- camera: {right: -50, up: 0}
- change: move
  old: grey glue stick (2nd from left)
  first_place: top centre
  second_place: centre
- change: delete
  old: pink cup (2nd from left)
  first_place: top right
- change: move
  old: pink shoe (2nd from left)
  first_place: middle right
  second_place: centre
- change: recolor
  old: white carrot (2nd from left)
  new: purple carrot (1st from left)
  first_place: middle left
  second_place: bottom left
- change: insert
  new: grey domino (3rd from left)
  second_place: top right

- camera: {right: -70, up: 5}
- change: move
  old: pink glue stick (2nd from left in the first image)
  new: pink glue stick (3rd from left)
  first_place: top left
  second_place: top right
* * *
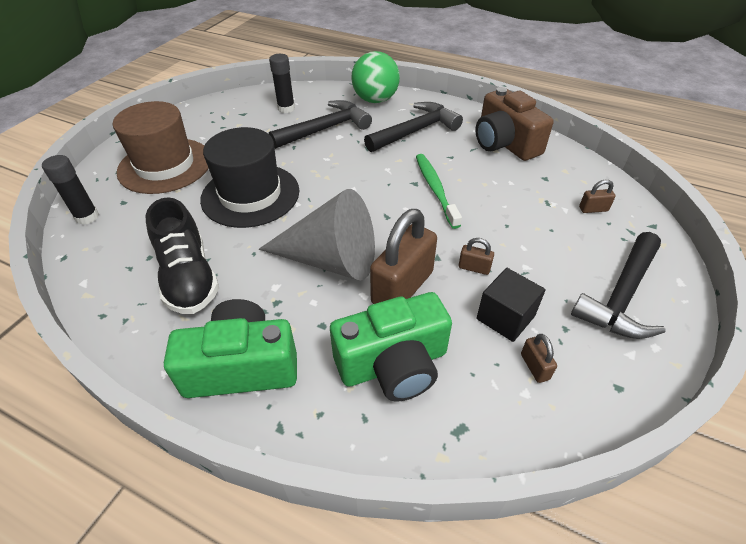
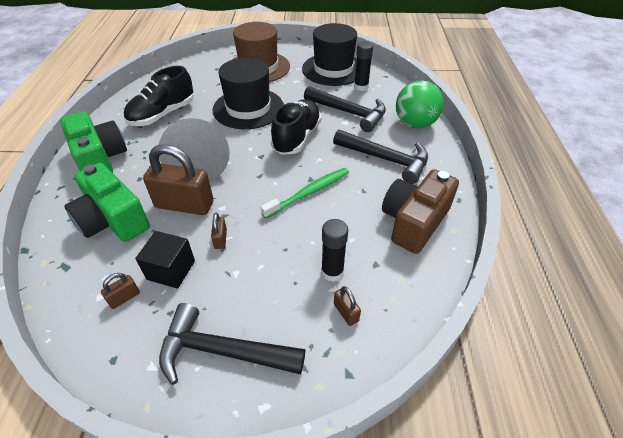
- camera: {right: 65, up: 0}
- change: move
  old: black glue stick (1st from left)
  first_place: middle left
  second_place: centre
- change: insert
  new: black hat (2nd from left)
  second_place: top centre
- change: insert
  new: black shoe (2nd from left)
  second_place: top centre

Your assignment: Go through the data above and return each line containing the string "carrot".

Written solution:
  old: white carrot (2nd from left)
  new: purple carrot (1st from left)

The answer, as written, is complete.